Colored object listings -
============================================================

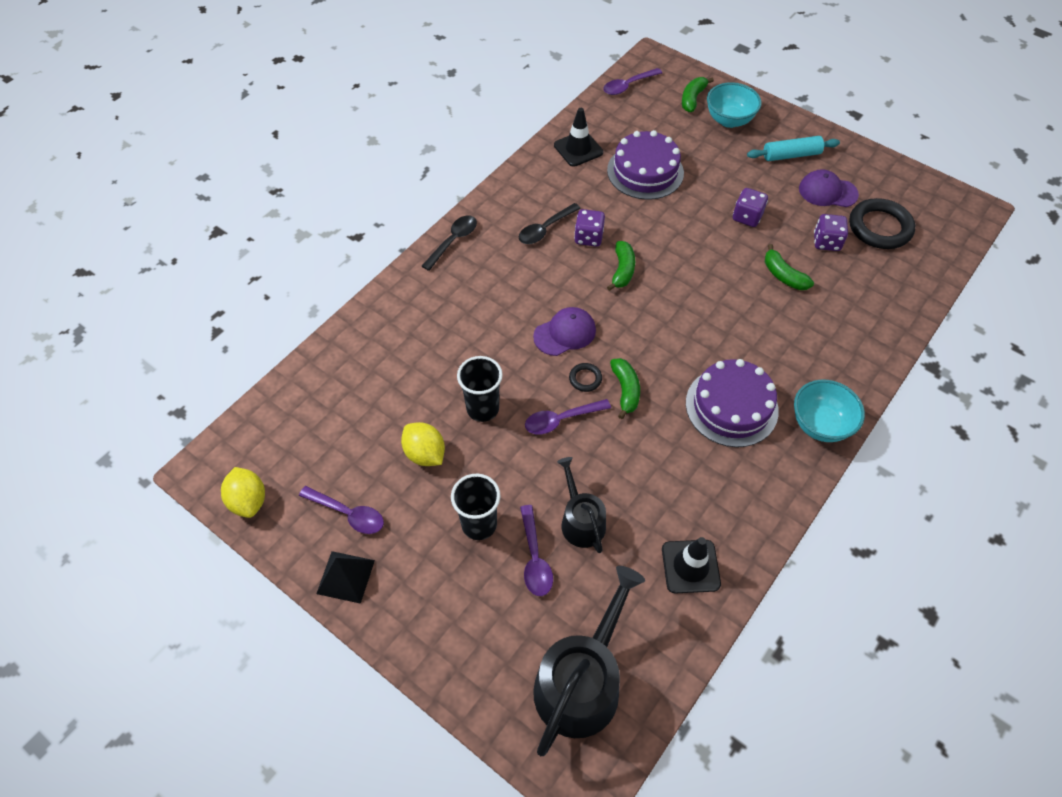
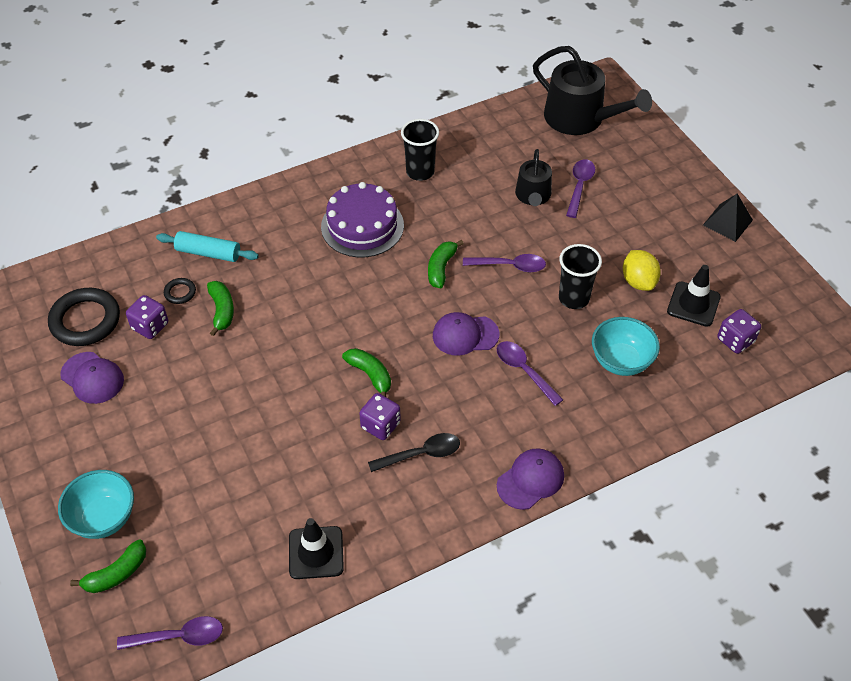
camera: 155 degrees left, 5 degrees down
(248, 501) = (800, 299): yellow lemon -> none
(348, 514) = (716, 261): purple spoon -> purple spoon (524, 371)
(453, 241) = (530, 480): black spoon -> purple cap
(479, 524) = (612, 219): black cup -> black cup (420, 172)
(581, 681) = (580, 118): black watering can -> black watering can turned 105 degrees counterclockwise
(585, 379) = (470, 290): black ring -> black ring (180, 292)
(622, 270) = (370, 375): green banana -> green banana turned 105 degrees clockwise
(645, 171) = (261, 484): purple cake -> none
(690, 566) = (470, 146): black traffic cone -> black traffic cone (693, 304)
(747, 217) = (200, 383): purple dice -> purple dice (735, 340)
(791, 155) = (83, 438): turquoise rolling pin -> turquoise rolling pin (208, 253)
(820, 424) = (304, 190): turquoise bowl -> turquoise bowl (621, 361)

============================================================

PROBLEM REQUIREMENTS -
Among the lines above, find those carrying the word "spoon" and copy them out.

EXERCISE SOLUTION -
(348, 514) = (716, 261): purple spoon -> purple spoon (524, 371)
(453, 241) = (530, 480): black spoon -> purple cap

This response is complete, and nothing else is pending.